[Records drawn from a dataset]
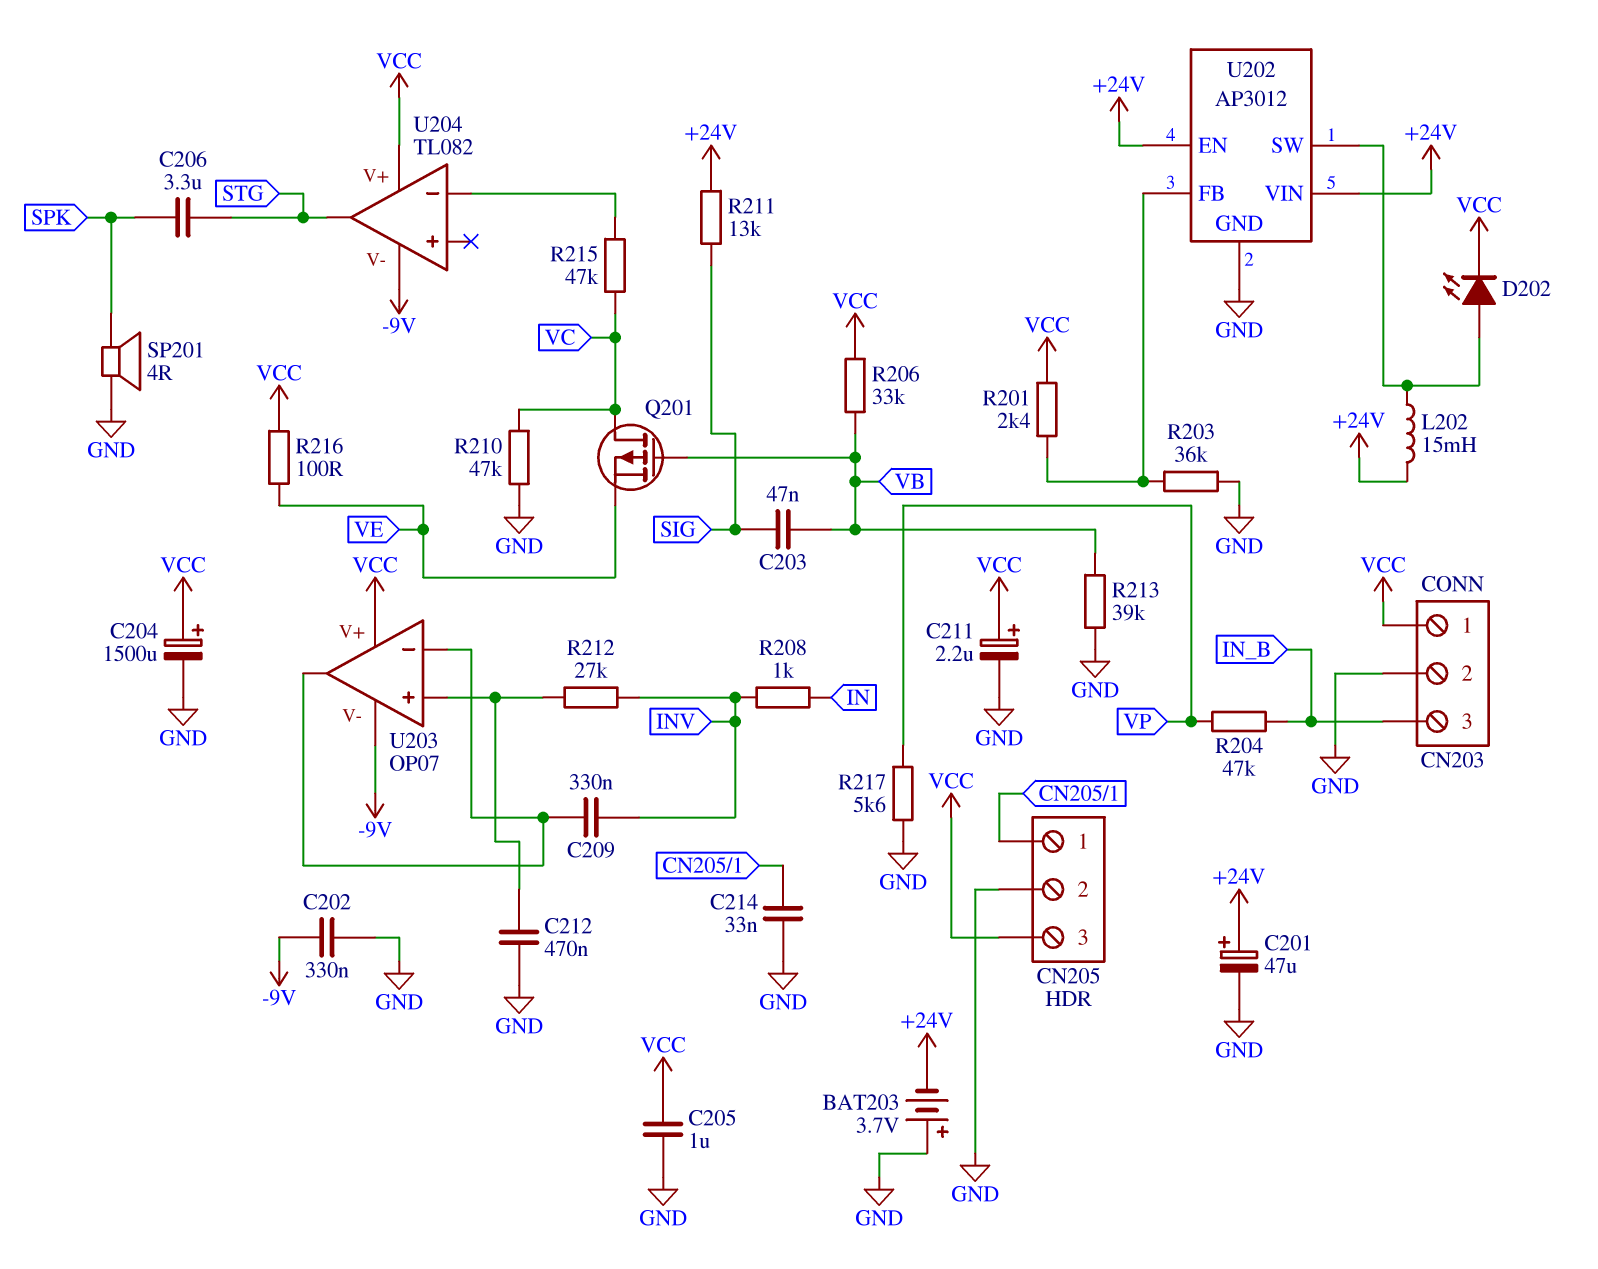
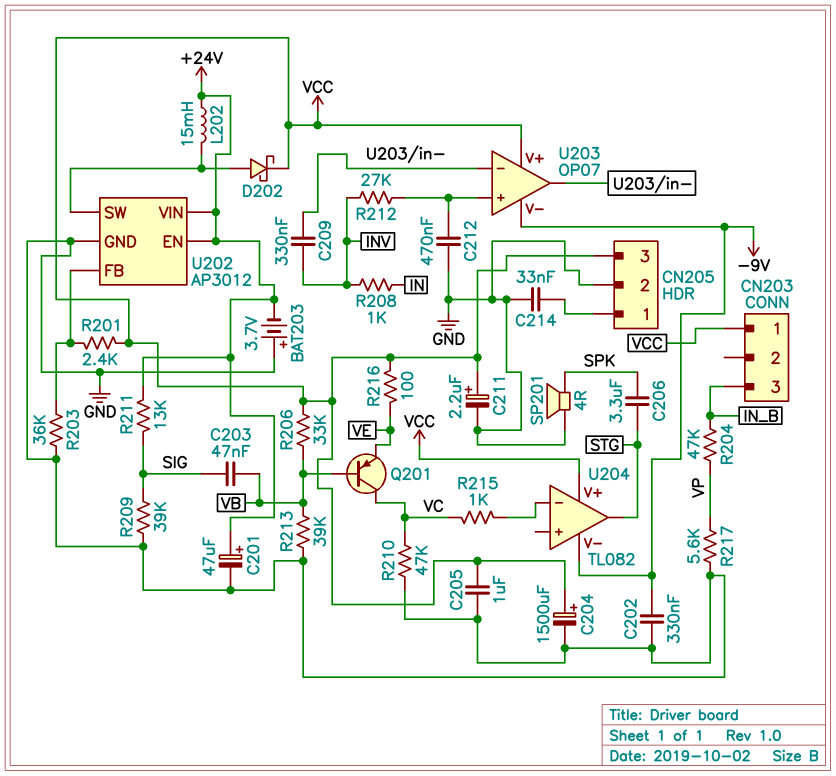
CN203 pin 2: GND -> none
D202: LED (A U202/SW, K VCC) -> schottky (A U202/SW, K VCC)
Q201: PMOS (G VB, D VC, S VE) -> PNP (B VB, C VC, E VE)
R209: none -> 39k (GND, SIG)
R215: 47k (U204/in-, VC) -> 1k (U204/in-, VC)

Problem description ->
Write out the entries above verbatim; the pictures do not belong in your copy.

Exercise output ->
CN203 pin 2: GND -> none
D202: LED (A U202/SW, K VCC) -> schottky (A U202/SW, K VCC)
Q201: PMOS (G VB, D VC, S VE) -> PNP (B VB, C VC, E VE)
R209: none -> 39k (GND, SIG)
R215: 47k (U204/in-, VC) -> 1k (U204/in-, VC)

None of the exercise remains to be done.